How to complete this task | Once you find the line with "building: none -> [149,340,180,372]" in the listing below, set down exactly every line from it through the line with "building: [229,120,302,192] ->", but no pictures.

::::::

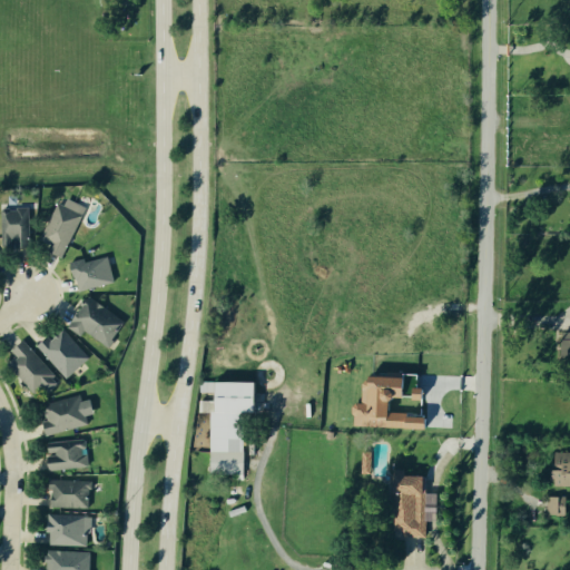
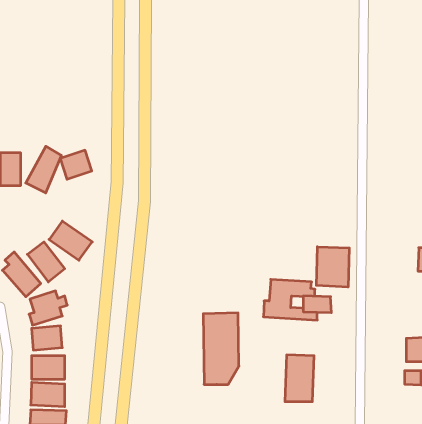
building: [71,255,114,294] -> [60,150,92,179]
building: none -> [316,247,349,287]
building: [205,382,253,478] -> [203,313,239,384]

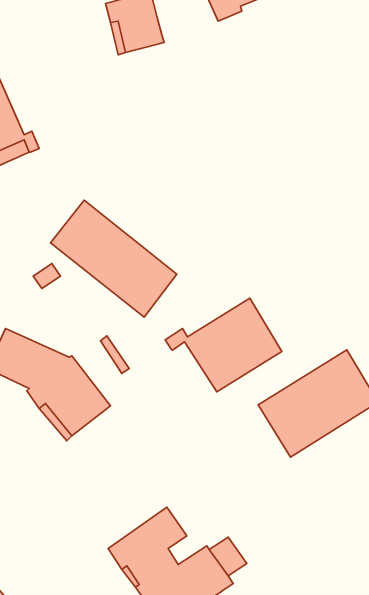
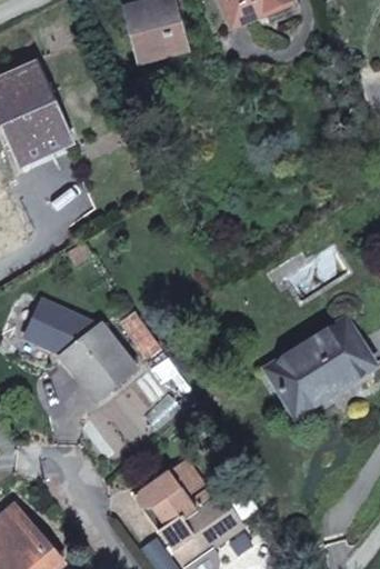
building: [50,200,177,317] -> none
building: [165,298,282,392] -> none

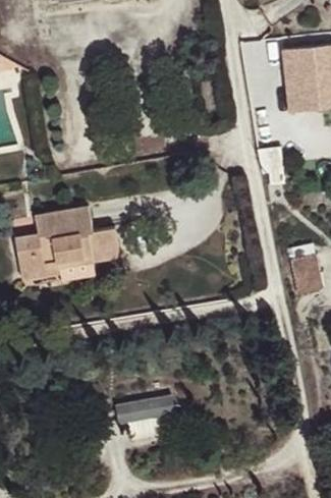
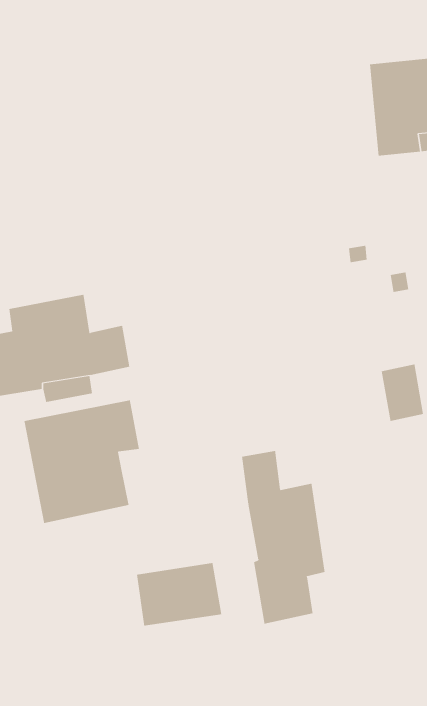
building: none -> [24,400,140,524]
building: none -> [242,450,325,625]

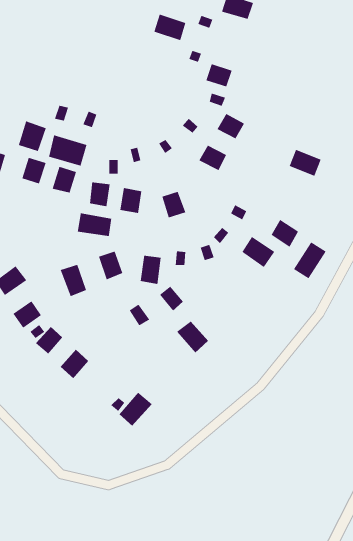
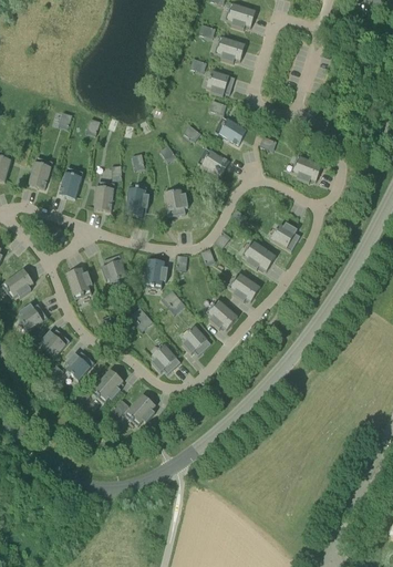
building: [154,14,186,41] -> [214,34,246,61]
building: [18,120,47,152] -> none
building: [49,134,87,167] -> none
building: [77,213,112,237] -> none
building: [293,241,327,279] -> none
building: none -> [228,270,260,301]
building: none -> [206,297,238,329]
building: none -> [149,340,180,372]
building: none -> [91,368,123,402]

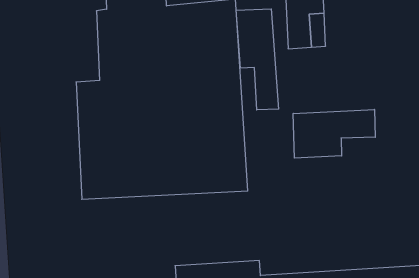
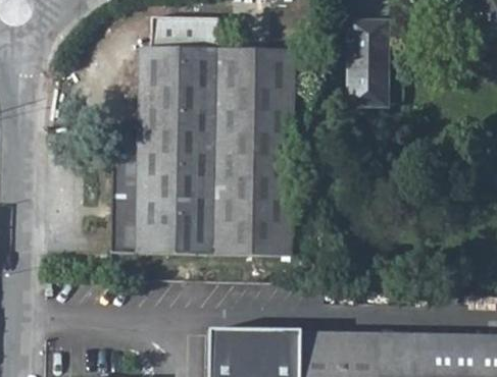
building: [236,9,279,110] -> none
building: [293,109,375,158] -> none

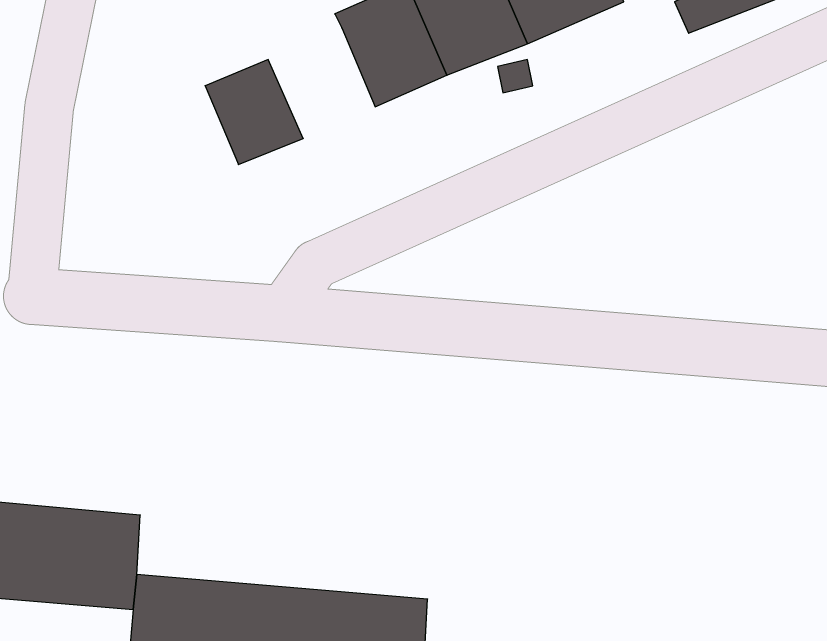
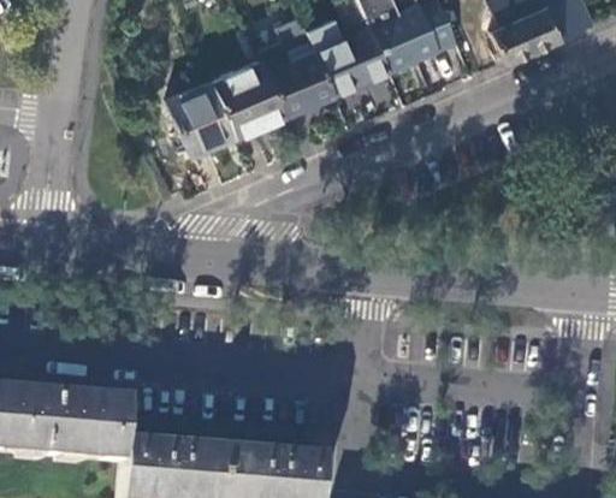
building: none -> [220,58,294,134]

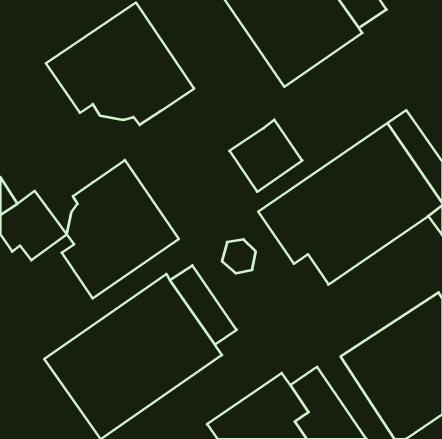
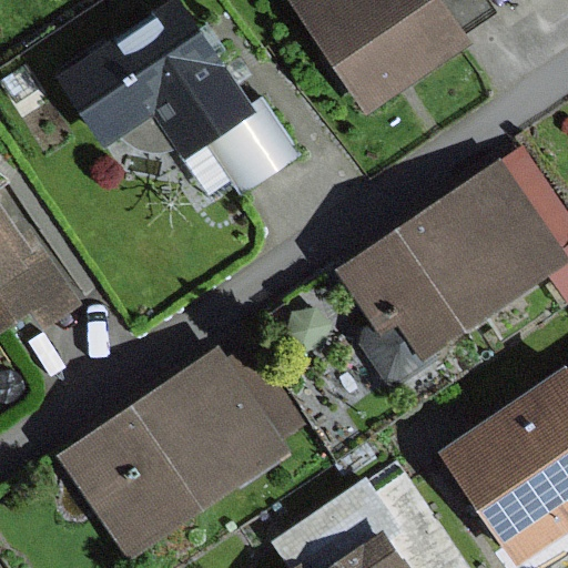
building: [229,120,302,192] -> [206,102,300,194]
building: [62,160,179,298] -> none

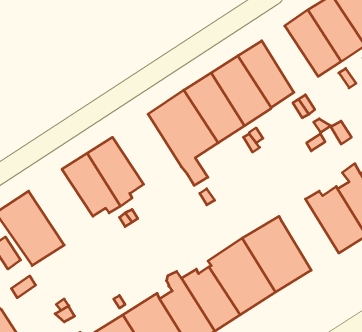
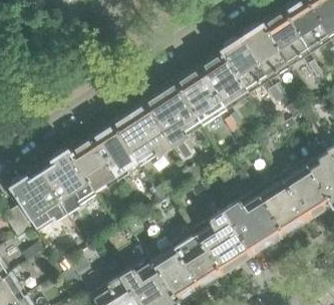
building: none -> [241,23,290,81]
building: none -> [110,100,171,167]
building: none -> [37,148,97,215]
building: none -> [258,175,308,237]

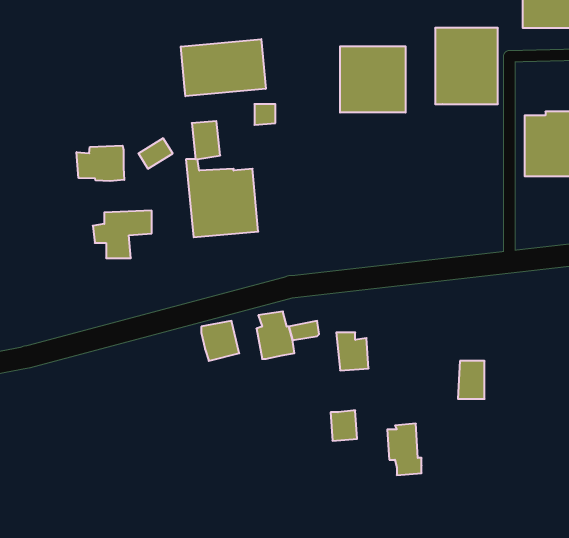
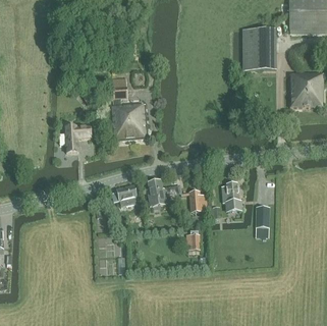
building: [181,39,266,96] -> none
building: [340,46,406,113] -> none
building: [77,146,124,181] -> none
building: [387,424,422,475] -> [222,183,240,211]

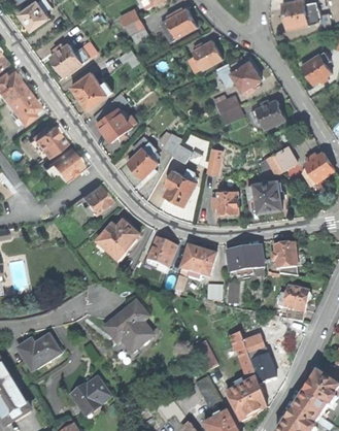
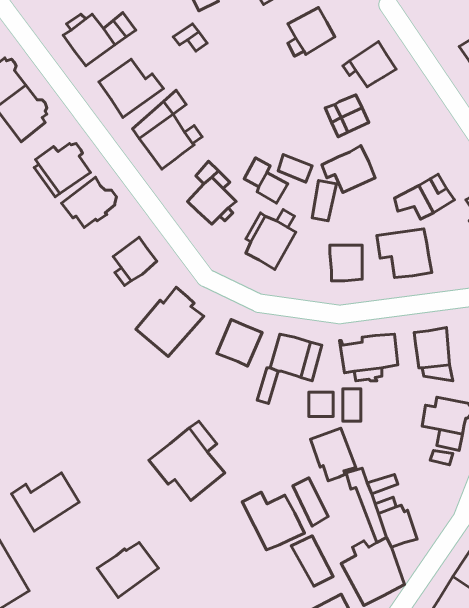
building: [252,97,286,127] -> [322,146,375,192]
building: none -> [310,428,356,481]
building: none -> [242,492,304,550]

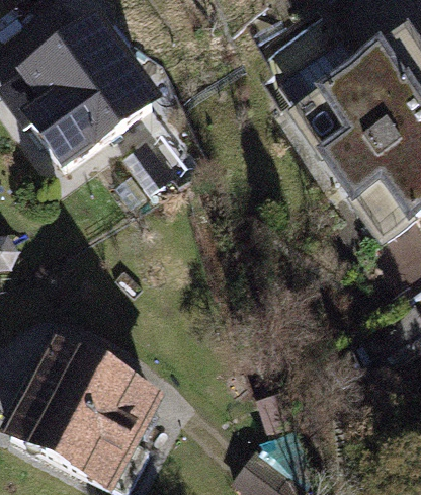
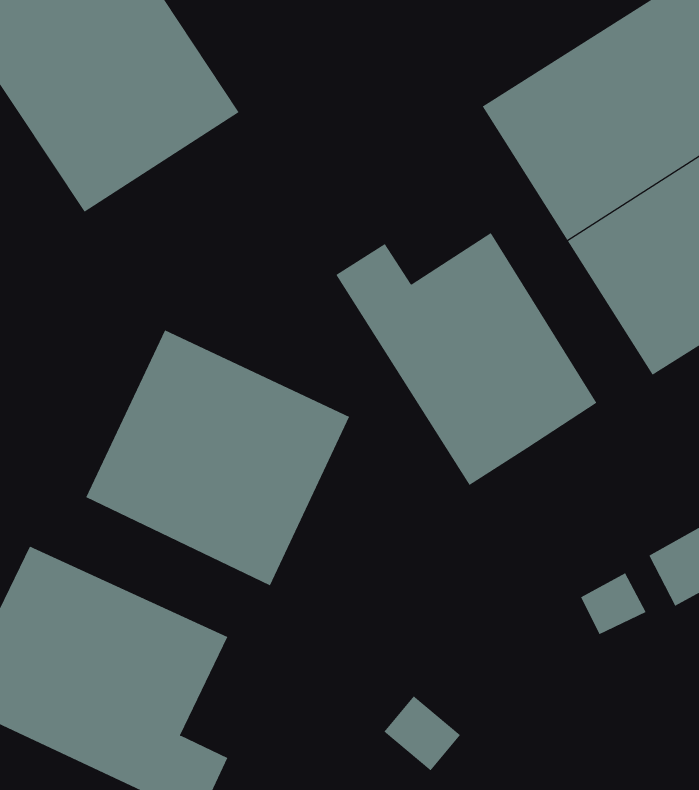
building: none -> [336,232,597,486]
building: none -> [85,330,350,586]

::::::

Task result |
building: none -> [149,340,180,372]
building: none -> [91,368,123,402]

building: [236,9,279,110] -> none
building: [293,109,375,158] -> none

building: none -> [220,58,294,134]

building: [229,120,302,192] -> [206,102,300,194]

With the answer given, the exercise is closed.